Brief: After locating the line that contains "Flyer 47: [200,492,246,529]", restate it and each later line word for word through the end of the records.

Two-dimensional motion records
--- --- ---

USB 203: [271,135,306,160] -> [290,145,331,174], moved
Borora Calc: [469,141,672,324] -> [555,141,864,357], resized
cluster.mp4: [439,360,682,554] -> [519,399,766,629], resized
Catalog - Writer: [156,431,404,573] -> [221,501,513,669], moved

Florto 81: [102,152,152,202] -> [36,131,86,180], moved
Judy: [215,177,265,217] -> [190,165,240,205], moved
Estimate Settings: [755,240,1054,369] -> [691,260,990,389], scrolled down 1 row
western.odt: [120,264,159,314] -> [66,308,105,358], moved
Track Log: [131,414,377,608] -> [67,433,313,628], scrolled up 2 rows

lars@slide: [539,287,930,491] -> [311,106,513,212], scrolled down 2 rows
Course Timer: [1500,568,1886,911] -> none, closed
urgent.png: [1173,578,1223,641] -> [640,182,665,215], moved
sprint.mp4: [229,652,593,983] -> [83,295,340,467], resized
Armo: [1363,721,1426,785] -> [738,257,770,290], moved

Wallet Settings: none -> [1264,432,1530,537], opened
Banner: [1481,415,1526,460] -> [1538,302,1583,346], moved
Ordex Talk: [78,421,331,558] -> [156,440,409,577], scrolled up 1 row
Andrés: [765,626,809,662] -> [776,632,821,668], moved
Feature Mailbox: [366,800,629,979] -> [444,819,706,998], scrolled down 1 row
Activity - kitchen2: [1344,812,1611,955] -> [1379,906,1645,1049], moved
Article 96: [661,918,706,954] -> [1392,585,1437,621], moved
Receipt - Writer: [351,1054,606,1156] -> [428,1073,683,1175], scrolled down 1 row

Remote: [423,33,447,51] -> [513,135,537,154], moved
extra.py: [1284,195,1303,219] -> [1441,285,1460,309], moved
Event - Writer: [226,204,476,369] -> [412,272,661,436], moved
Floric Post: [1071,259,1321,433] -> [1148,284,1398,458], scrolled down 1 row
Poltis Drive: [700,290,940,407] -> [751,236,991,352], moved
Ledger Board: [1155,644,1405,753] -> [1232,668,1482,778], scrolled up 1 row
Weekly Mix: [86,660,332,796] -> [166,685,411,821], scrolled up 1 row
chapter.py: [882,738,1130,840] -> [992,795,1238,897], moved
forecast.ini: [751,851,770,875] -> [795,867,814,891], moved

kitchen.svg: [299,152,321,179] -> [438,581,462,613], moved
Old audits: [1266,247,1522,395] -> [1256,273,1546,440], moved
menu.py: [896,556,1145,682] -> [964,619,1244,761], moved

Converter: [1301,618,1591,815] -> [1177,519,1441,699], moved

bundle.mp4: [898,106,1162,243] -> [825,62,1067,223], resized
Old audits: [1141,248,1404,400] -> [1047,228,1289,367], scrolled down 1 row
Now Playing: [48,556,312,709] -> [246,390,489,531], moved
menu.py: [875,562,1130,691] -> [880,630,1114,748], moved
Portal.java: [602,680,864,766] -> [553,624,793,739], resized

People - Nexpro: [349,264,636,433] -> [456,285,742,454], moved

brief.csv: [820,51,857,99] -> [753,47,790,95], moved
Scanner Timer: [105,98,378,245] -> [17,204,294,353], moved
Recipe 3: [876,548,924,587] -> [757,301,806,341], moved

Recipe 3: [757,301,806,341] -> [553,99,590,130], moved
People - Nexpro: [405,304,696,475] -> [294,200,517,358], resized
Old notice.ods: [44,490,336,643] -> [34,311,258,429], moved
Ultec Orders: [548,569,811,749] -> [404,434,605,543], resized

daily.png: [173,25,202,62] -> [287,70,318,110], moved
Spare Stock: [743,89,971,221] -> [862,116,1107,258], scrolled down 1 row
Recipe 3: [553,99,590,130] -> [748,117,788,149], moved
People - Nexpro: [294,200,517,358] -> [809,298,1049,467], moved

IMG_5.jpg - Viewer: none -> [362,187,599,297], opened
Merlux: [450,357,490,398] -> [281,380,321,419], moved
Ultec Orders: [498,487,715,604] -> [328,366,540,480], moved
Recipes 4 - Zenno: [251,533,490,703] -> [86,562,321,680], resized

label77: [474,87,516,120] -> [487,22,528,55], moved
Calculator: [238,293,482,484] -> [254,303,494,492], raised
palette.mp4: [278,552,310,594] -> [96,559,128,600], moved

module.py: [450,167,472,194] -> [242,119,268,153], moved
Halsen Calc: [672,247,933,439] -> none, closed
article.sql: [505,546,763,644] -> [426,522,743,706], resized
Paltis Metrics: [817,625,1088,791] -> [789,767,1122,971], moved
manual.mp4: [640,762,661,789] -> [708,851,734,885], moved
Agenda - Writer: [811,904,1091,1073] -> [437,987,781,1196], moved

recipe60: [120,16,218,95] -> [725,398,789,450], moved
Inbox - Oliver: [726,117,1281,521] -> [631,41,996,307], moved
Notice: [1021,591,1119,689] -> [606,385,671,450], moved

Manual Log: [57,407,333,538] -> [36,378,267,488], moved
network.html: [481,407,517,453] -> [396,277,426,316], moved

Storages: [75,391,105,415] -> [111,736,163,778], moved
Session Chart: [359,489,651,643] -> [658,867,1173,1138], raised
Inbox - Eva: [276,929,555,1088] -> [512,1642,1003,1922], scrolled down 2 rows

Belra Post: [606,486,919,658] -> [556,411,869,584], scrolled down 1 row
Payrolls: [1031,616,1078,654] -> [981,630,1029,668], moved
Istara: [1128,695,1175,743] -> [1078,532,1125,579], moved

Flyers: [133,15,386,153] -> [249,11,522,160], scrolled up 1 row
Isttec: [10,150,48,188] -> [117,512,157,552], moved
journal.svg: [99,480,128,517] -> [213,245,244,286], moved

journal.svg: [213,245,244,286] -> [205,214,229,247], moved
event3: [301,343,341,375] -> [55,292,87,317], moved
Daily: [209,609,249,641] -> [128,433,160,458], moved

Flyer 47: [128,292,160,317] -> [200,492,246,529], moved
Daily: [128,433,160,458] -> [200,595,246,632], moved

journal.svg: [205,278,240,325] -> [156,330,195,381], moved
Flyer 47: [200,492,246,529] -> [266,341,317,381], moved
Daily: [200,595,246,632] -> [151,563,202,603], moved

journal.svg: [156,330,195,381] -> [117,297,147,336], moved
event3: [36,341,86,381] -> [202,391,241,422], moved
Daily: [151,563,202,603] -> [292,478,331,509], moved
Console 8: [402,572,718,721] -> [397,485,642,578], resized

--- --- ---

Reply to the exercise:
Flyer 47: [200,492,246,529] -> [266,341,317,381], moved
Daily: [200,595,246,632] -> [151,563,202,603], moved

journal.svg: [156,330,195,381] -> [117,297,147,336], moved
event3: [36,341,86,381] -> [202,391,241,422], moved
Daily: [151,563,202,603] -> [292,478,331,509], moved
Console 8: [402,572,718,721] -> [397,485,642,578], resized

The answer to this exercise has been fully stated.